___ Available data

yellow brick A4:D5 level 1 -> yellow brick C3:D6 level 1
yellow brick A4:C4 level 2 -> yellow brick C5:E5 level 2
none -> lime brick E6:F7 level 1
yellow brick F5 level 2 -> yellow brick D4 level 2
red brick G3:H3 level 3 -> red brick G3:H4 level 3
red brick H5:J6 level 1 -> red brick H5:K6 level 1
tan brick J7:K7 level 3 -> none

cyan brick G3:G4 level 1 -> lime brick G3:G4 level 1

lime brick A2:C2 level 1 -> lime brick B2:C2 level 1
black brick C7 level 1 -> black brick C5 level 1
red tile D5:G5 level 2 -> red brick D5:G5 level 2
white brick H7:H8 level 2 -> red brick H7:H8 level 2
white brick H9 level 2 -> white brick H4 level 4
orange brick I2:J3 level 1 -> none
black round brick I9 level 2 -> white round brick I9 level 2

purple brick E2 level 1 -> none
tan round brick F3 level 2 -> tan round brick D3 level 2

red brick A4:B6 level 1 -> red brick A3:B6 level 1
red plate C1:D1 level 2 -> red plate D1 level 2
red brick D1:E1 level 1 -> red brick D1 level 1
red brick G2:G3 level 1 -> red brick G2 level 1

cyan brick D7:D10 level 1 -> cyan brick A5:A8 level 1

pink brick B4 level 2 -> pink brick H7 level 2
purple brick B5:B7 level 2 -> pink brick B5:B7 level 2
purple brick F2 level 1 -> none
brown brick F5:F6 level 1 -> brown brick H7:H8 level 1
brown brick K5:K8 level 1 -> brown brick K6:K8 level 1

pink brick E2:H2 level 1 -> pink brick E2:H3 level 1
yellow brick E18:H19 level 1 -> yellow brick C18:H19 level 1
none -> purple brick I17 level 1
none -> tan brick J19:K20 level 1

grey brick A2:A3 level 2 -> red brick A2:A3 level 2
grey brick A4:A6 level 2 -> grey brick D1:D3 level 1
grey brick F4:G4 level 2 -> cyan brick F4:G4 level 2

______

Problem statement:
What must be transcribed is the run of lines from the one containing "grey brick A2:A3" to the last line of the data above, inclusive, and only that.

Exercise response:
grey brick A2:A3 level 2 -> red brick A2:A3 level 2
grey brick A4:A6 level 2 -> grey brick D1:D3 level 1
grey brick F4:G4 level 2 -> cyan brick F4:G4 level 2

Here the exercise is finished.